Work order:
Every line of the material has to be retyped exactly.

Given records:

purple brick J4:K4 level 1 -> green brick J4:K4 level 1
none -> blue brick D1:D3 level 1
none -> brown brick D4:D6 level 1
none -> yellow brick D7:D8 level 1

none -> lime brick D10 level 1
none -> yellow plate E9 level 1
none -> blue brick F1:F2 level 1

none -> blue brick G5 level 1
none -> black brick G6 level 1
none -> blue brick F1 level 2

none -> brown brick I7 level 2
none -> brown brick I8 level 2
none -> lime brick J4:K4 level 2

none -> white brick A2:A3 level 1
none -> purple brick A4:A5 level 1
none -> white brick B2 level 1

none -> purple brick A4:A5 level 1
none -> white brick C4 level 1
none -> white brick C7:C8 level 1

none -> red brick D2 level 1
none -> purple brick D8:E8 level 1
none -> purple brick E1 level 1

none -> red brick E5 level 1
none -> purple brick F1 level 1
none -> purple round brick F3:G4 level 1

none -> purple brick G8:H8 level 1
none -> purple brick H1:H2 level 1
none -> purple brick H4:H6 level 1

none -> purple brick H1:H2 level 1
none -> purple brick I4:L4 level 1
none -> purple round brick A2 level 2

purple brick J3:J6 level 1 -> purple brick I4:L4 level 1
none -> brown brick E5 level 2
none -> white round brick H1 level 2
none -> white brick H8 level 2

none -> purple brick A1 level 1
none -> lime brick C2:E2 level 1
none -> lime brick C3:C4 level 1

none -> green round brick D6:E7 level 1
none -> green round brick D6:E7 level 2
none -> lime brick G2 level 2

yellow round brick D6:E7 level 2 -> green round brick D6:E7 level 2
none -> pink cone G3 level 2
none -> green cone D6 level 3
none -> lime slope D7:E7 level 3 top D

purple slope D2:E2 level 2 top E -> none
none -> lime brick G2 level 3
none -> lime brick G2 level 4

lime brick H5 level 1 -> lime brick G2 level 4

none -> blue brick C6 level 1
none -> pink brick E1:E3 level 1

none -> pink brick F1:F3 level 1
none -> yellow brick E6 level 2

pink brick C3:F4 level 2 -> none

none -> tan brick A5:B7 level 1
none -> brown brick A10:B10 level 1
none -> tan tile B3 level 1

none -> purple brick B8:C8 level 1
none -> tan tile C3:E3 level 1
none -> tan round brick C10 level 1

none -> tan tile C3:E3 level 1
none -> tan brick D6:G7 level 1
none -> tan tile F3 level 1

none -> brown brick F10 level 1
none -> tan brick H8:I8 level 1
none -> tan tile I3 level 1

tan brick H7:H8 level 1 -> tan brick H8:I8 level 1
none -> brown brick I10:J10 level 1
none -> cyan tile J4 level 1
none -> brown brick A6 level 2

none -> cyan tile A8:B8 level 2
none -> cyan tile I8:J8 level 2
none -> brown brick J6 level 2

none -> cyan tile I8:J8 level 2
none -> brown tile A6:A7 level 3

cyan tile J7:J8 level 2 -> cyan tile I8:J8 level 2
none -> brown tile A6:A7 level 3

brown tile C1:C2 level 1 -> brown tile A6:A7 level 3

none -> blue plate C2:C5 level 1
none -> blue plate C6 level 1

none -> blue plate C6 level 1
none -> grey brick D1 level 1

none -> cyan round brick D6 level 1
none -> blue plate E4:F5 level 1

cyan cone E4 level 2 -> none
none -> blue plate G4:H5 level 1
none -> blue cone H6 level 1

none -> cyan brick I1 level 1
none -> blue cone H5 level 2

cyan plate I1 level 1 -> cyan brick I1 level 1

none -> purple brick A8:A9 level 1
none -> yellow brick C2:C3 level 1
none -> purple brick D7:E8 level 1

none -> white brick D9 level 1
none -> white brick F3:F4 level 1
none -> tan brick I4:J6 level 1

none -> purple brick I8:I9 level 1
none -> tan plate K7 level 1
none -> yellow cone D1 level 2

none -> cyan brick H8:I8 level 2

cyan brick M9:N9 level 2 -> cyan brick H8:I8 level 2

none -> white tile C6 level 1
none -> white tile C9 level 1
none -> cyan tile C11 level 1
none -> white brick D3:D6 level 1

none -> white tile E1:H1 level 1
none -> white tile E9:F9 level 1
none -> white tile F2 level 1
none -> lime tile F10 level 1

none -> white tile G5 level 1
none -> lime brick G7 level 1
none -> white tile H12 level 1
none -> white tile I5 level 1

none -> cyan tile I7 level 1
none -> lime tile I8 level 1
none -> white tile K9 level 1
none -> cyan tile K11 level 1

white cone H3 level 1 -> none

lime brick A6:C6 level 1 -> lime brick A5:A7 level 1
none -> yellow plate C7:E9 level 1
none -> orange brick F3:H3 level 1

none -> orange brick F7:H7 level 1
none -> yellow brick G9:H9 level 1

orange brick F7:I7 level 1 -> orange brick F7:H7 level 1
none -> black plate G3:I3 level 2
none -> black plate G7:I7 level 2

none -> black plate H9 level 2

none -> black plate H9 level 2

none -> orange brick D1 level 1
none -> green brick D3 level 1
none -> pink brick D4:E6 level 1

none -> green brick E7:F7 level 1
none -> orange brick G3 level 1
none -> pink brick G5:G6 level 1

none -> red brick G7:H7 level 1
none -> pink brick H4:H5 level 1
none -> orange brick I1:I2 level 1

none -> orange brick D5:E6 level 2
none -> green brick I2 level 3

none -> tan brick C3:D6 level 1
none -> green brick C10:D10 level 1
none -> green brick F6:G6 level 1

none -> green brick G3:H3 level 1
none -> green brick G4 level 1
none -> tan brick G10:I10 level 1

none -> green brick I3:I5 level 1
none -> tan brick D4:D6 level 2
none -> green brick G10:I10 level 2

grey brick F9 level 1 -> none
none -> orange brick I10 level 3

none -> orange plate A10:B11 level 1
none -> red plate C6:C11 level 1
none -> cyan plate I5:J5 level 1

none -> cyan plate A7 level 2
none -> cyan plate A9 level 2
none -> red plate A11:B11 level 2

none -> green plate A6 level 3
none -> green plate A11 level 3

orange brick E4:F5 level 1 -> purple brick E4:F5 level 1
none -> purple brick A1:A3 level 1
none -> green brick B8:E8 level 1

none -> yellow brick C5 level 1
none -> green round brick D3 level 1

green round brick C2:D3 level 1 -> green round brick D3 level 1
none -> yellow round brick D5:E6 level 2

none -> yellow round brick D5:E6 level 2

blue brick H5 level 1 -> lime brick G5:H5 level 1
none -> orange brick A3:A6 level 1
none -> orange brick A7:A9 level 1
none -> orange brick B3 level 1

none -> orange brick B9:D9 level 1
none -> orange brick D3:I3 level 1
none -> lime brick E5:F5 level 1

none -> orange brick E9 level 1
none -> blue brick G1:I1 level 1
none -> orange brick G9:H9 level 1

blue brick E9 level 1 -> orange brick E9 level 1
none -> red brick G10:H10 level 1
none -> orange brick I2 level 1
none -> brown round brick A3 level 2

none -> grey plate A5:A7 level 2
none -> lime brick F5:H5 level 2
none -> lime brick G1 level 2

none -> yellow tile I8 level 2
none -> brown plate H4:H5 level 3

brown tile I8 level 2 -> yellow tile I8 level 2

Result of the task:
purple brick J4:K4 level 1 -> green brick J4:K4 level 1
none -> blue brick D1:D3 level 1
none -> brown brick D4:D6 level 1
none -> yellow brick D7:D8 level 1

none -> lime brick D10 level 1
none -> yellow plate E9 level 1
none -> blue brick F1:F2 level 1

none -> blue brick G5 level 1
none -> black brick G6 level 1
none -> blue brick F1 level 2

none -> brown brick I7 level 2
none -> brown brick I8 level 2
none -> lime brick J4:K4 level 2

none -> white brick A2:A3 level 1
none -> purple brick A4:A5 level 1
none -> white brick B2 level 1

none -> purple brick A4:A5 level 1
none -> white brick C4 level 1
none -> white brick C7:C8 level 1

none -> red brick D2 level 1
none -> purple brick D8:E8 level 1
none -> purple brick E1 level 1

none -> red brick E5 level 1
none -> purple brick F1 level 1
none -> purple round brick F3:G4 level 1

none -> purple brick G8:H8 level 1
none -> purple brick H1:H2 level 1
none -> purple brick H4:H6 level 1

none -> purple brick H1:H2 level 1
none -> purple brick I4:L4 level 1
none -> purple round brick A2 level 2

purple brick J3:J6 level 1 -> purple brick I4:L4 level 1
none -> brown brick E5 level 2
none -> white round brick H1 level 2
none -> white brick H8 level 2

none -> purple brick A1 level 1
none -> lime brick C2:E2 level 1
none -> lime brick C3:C4 level 1

none -> green round brick D6:E7 level 1
none -> green round brick D6:E7 level 2
none -> lime brick G2 level 2

yellow round brick D6:E7 level 2 -> green round brick D6:E7 level 2
none -> pink cone G3 level 2
none -> green cone D6 level 3
none -> lime slope D7:E7 level 3 top D

purple slope D2:E2 level 2 top E -> none
none -> lime brick G2 level 3
none -> lime brick G2 level 4

lime brick H5 level 1 -> lime brick G2 level 4

none -> blue brick C6 level 1
none -> pink brick E1:E3 level 1

none -> pink brick F1:F3 level 1
none -> yellow brick E6 level 2

pink brick C3:F4 level 2 -> none

none -> tan brick A5:B7 level 1
none -> brown brick A10:B10 level 1
none -> tan tile B3 level 1

none -> purple brick B8:C8 level 1
none -> tan tile C3:E3 level 1
none -> tan round brick C10 level 1

none -> tan tile C3:E3 level 1
none -> tan brick D6:G7 level 1
none -> tan tile F3 level 1

none -> brown brick F10 level 1
none -> tan brick H8:I8 level 1
none -> tan tile I3 level 1

tan brick H7:H8 level 1 -> tan brick H8:I8 level 1
none -> brown brick I10:J10 level 1
none -> cyan tile J4 level 1
none -> brown brick A6 level 2

none -> cyan tile A8:B8 level 2
none -> cyan tile I8:J8 level 2
none -> brown brick J6 level 2

none -> cyan tile I8:J8 level 2
none -> brown tile A6:A7 level 3

cyan tile J7:J8 level 2 -> cyan tile I8:J8 level 2
none -> brown tile A6:A7 level 3

brown tile C1:C2 level 1 -> brown tile A6:A7 level 3

none -> blue plate C2:C5 level 1
none -> blue plate C6 level 1

none -> blue plate C6 level 1
none -> grey brick D1 level 1

none -> cyan round brick D6 level 1
none -> blue plate E4:F5 level 1

cyan cone E4 level 2 -> none
none -> blue plate G4:H5 level 1
none -> blue cone H6 level 1

none -> cyan brick I1 level 1
none -> blue cone H5 level 2

cyan plate I1 level 1 -> cyan brick I1 level 1

none -> purple brick A8:A9 level 1
none -> yellow brick C2:C3 level 1
none -> purple brick D7:E8 level 1

none -> white brick D9 level 1
none -> white brick F3:F4 level 1
none -> tan brick I4:J6 level 1

none -> purple brick I8:I9 level 1
none -> tan plate K7 level 1
none -> yellow cone D1 level 2

none -> cyan brick H8:I8 level 2

cyan brick M9:N9 level 2 -> cyan brick H8:I8 level 2

none -> white tile C6 level 1
none -> white tile C9 level 1
none -> cyan tile C11 level 1
none -> white brick D3:D6 level 1

none -> white tile E1:H1 level 1
none -> white tile E9:F9 level 1
none -> white tile F2 level 1
none -> lime tile F10 level 1

none -> white tile G5 level 1
none -> lime brick G7 level 1
none -> white tile H12 level 1
none -> white tile I5 level 1

none -> cyan tile I7 level 1
none -> lime tile I8 level 1
none -> white tile K9 level 1
none -> cyan tile K11 level 1

white cone H3 level 1 -> none

lime brick A6:C6 level 1 -> lime brick A5:A7 level 1
none -> yellow plate C7:E9 level 1
none -> orange brick F3:H3 level 1

none -> orange brick F7:H7 level 1
none -> yellow brick G9:H9 level 1

orange brick F7:I7 level 1 -> orange brick F7:H7 level 1
none -> black plate G3:I3 level 2
none -> black plate G7:I7 level 2

none -> black plate H9 level 2

none -> black plate H9 level 2

none -> orange brick D1 level 1
none -> green brick D3 level 1
none -> pink brick D4:E6 level 1

none -> green brick E7:F7 level 1
none -> orange brick G3 level 1
none -> pink brick G5:G6 level 1

none -> red brick G7:H7 level 1
none -> pink brick H4:H5 level 1
none -> orange brick I1:I2 level 1

none -> orange brick D5:E6 level 2
none -> green brick I2 level 3

none -> tan brick C3:D6 level 1
none -> green brick C10:D10 level 1
none -> green brick F6:G6 level 1

none -> green brick G3:H3 level 1
none -> green brick G4 level 1
none -> tan brick G10:I10 level 1

none -> green brick I3:I5 level 1
none -> tan brick D4:D6 level 2
none -> green brick G10:I10 level 2

grey brick F9 level 1 -> none
none -> orange brick I10 level 3

none -> orange plate A10:B11 level 1
none -> red plate C6:C11 level 1
none -> cyan plate I5:J5 level 1

none -> cyan plate A7 level 2
none -> cyan plate A9 level 2
none -> red plate A11:B11 level 2

none -> green plate A6 level 3
none -> green plate A11 level 3

orange brick E4:F5 level 1 -> purple brick E4:F5 level 1
none -> purple brick A1:A3 level 1
none -> green brick B8:E8 level 1

none -> yellow brick C5 level 1
none -> green round brick D3 level 1

green round brick C2:D3 level 1 -> green round brick D3 level 1
none -> yellow round brick D5:E6 level 2

none -> yellow round brick D5:E6 level 2

blue brick H5 level 1 -> lime brick G5:H5 level 1
none -> orange brick A3:A6 level 1
none -> orange brick A7:A9 level 1
none -> orange brick B3 level 1

none -> orange brick B9:D9 level 1
none -> orange brick D3:I3 level 1
none -> lime brick E5:F5 level 1

none -> orange brick E9 level 1
none -> blue brick G1:I1 level 1
none -> orange brick G9:H9 level 1

blue brick E9 level 1 -> orange brick E9 level 1
none -> red brick G10:H10 level 1
none -> orange brick I2 level 1
none -> brown round brick A3 level 2

none -> grey plate A5:A7 level 2
none -> lime brick F5:H5 level 2
none -> lime brick G1 level 2

none -> yellow tile I8 level 2
none -> brown plate H4:H5 level 3

brown tile I8 level 2 -> yellow tile I8 level 2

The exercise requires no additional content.